## SUPPLIED INFORMATION:
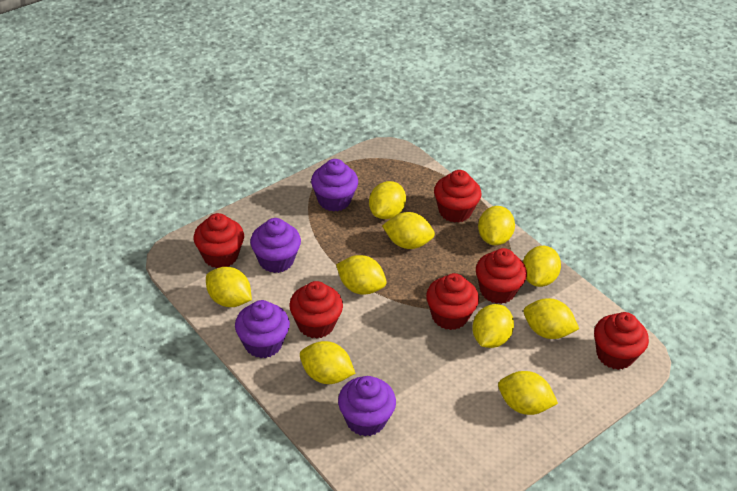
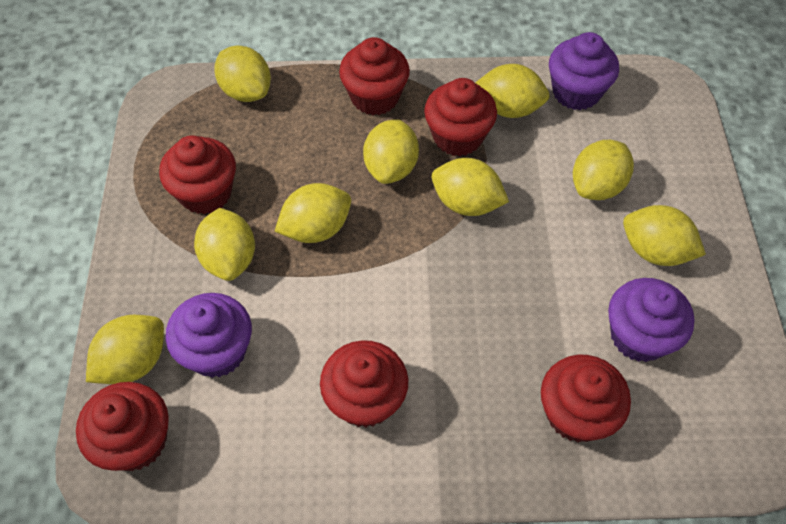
purple cupcake: 4 -> 3
yellow lemon: 10 -> 9

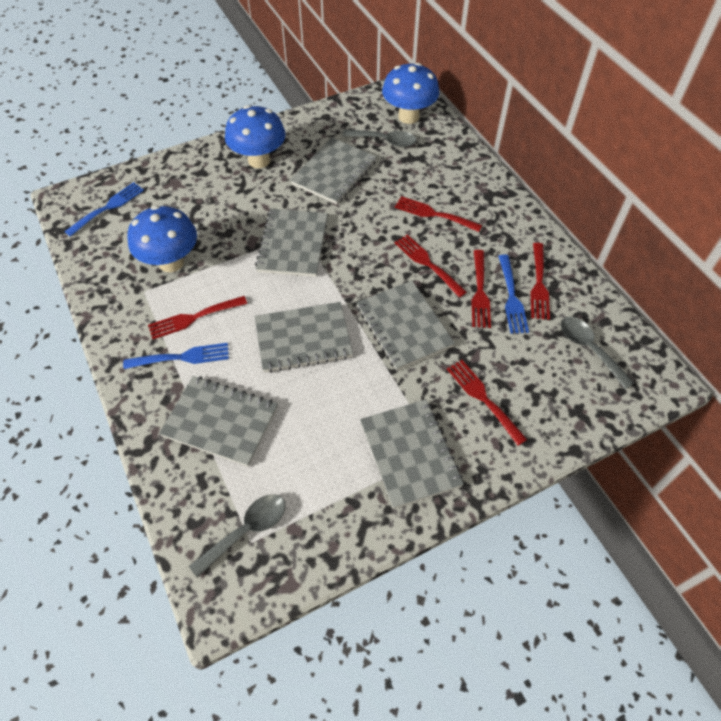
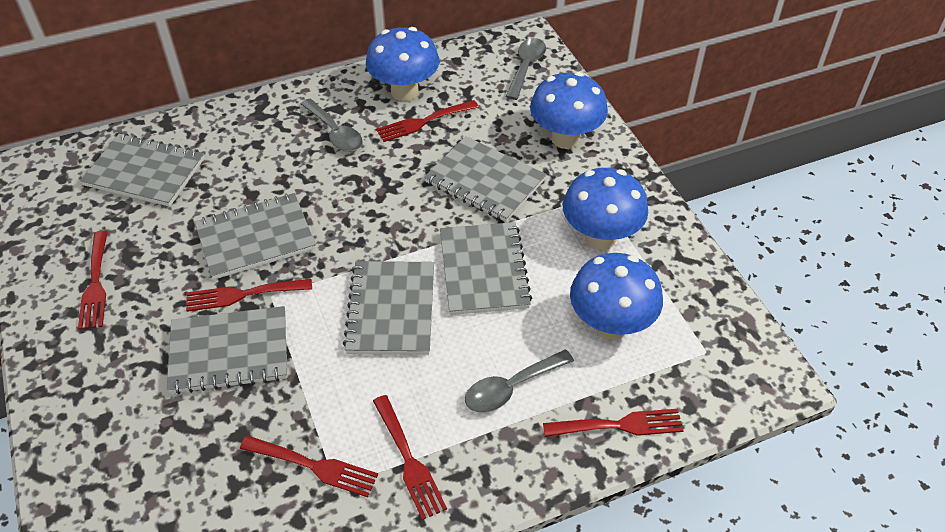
blue fork: 3 -> 0
blue mushroom: 3 -> 4

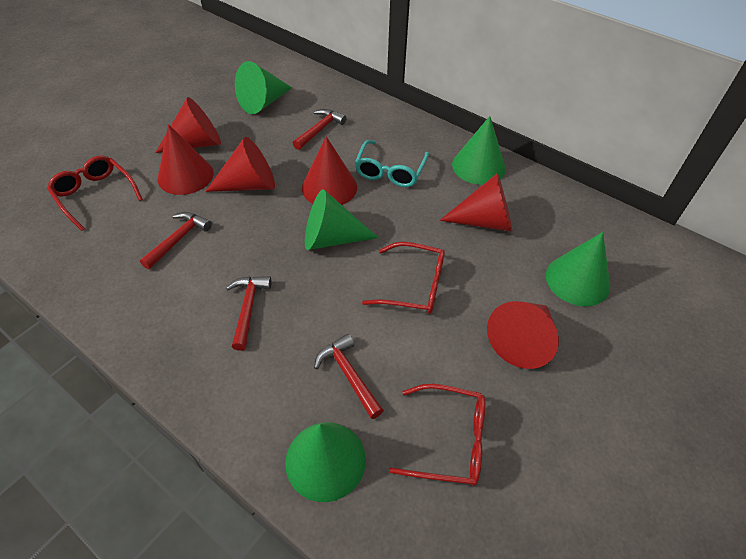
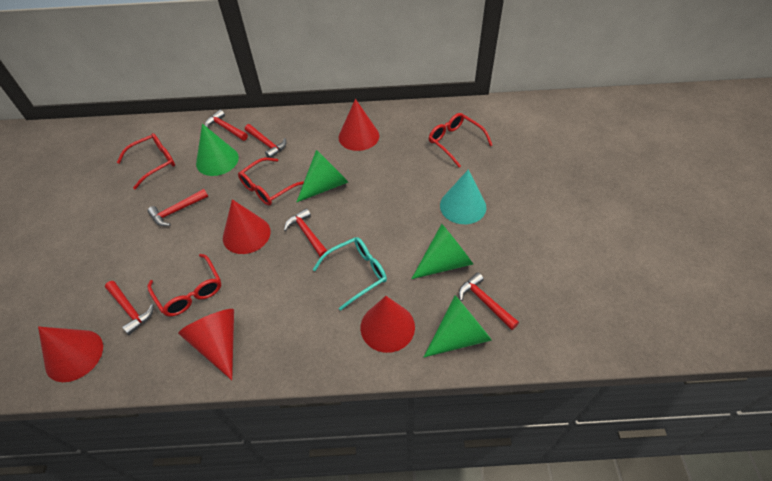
green cone: 5 -> 4
red cone: 6 -> 5
red glasses: 3 -> 4
red hammer: 4 -> 6
turquoise cone: 0 -> 1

## EXERCISE GOAL:
Which lines of the listing above hold the word "cone"? Copy each of them.

## TASK SOLUTION:
green cone: 5 -> 4
red cone: 6 -> 5
turquoise cone: 0 -> 1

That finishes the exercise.